Entries>

** Start **

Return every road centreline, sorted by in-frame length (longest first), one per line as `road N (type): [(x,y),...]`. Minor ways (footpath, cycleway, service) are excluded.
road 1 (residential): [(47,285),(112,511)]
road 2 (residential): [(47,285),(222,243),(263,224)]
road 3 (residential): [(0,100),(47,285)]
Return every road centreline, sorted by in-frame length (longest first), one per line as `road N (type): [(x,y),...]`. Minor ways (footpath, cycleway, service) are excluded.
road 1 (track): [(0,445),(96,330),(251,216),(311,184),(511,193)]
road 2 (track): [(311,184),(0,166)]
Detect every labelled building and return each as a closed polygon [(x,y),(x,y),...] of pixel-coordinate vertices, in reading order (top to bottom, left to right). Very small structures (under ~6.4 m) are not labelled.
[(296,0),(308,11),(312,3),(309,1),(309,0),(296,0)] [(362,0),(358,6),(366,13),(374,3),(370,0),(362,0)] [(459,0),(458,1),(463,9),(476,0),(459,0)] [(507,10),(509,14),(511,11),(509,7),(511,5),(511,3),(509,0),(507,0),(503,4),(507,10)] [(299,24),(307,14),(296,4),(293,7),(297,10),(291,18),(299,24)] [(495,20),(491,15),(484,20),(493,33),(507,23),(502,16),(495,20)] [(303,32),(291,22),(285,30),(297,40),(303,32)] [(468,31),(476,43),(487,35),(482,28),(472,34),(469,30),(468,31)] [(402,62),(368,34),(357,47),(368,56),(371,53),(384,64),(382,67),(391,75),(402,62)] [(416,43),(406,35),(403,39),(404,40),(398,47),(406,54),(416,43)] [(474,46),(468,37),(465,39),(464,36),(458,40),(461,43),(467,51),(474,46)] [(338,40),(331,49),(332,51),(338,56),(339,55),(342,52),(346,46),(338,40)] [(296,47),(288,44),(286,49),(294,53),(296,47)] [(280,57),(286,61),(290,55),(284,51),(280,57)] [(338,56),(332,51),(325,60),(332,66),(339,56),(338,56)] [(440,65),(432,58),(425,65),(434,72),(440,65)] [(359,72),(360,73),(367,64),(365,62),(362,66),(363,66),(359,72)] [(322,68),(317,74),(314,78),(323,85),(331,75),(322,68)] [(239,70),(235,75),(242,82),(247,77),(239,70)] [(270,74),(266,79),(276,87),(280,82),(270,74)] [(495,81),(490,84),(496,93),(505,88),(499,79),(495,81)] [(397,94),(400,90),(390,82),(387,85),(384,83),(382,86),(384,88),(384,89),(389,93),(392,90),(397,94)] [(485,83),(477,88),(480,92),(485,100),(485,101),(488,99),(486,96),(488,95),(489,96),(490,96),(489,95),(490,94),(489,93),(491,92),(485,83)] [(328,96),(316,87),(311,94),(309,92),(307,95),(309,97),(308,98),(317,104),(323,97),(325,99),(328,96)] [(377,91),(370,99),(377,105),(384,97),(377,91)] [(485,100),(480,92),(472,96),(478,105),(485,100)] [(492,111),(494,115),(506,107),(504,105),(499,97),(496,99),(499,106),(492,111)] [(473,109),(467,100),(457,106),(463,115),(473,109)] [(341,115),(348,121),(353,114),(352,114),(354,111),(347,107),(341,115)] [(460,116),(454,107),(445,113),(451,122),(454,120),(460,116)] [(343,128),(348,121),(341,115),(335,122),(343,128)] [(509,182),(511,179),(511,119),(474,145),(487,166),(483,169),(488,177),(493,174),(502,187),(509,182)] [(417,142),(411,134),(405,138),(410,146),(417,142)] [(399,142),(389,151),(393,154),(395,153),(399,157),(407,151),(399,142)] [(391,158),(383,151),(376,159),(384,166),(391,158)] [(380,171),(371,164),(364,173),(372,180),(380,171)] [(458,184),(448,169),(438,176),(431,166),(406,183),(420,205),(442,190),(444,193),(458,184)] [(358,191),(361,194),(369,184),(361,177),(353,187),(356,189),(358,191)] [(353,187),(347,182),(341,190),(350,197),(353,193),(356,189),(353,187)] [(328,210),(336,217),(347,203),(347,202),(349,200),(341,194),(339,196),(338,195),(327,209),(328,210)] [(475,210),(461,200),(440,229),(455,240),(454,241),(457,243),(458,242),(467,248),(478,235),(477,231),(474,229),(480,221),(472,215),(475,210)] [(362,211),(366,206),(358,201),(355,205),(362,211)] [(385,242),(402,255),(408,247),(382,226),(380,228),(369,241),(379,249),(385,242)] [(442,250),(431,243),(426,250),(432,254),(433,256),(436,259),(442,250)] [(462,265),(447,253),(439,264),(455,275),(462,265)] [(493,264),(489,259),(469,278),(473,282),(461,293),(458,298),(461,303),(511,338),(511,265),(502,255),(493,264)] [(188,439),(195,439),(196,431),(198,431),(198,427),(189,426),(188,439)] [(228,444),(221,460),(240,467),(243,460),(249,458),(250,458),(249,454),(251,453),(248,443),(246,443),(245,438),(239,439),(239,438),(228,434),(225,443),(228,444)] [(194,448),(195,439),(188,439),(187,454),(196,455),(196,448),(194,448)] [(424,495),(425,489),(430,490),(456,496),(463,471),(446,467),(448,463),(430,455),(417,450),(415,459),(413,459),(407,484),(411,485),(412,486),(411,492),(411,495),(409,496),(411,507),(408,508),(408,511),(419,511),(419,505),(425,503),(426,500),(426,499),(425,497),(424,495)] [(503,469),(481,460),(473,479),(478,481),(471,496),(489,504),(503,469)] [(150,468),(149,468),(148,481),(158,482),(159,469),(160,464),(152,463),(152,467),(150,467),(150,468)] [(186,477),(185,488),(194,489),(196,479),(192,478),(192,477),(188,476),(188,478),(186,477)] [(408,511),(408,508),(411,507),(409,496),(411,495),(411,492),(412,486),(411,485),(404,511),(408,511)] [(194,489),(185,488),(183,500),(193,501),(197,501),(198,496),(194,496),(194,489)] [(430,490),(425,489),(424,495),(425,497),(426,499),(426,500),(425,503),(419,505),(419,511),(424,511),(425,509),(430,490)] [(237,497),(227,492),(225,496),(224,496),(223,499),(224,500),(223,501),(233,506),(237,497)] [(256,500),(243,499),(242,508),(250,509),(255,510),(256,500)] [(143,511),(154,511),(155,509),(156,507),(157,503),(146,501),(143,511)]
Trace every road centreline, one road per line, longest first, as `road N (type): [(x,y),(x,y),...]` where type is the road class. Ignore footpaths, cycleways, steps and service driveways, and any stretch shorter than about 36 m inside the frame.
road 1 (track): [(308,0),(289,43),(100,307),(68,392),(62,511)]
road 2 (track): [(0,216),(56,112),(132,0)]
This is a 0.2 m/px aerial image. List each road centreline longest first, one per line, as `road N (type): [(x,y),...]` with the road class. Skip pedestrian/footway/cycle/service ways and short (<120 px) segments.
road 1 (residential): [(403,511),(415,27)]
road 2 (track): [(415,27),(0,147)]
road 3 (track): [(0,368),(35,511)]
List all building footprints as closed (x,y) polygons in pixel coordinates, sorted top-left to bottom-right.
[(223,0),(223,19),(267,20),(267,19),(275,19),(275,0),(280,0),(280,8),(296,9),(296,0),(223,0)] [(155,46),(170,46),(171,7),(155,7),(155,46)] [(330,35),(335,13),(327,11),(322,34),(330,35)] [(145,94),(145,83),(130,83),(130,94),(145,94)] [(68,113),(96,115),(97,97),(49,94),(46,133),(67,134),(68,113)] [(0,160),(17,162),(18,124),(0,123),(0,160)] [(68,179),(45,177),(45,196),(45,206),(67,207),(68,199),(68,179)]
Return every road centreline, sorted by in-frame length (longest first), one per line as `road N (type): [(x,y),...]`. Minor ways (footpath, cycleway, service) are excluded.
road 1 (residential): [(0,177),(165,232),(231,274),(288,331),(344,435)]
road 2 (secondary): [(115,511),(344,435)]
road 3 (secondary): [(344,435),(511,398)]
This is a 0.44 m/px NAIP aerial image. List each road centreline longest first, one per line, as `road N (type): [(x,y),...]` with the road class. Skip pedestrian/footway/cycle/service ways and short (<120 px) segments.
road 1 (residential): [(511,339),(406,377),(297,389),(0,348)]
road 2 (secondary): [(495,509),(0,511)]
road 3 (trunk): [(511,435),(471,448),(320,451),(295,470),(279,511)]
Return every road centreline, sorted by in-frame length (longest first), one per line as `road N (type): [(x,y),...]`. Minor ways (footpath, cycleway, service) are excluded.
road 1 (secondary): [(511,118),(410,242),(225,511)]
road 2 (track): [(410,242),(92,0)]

** End **

Exercise requirements>
Reproduce from the listing above, with no changes, the lines between the one holding "This is a 0.2" and the one holding "road 2 (track): [(415,27),(0,147)]", both included, and nothing else.

Written reply>
This is a 0.2 m/px aerial image. List each road centreline longest first, one per line, as `road N (type): [(x,y),...]` with the road class. Skip pedestrian/footway/cycle/service ways and short (<120 px) segments.
road 1 (residential): [(403,511),(415,27)]
road 2 (track): [(415,27),(0,147)]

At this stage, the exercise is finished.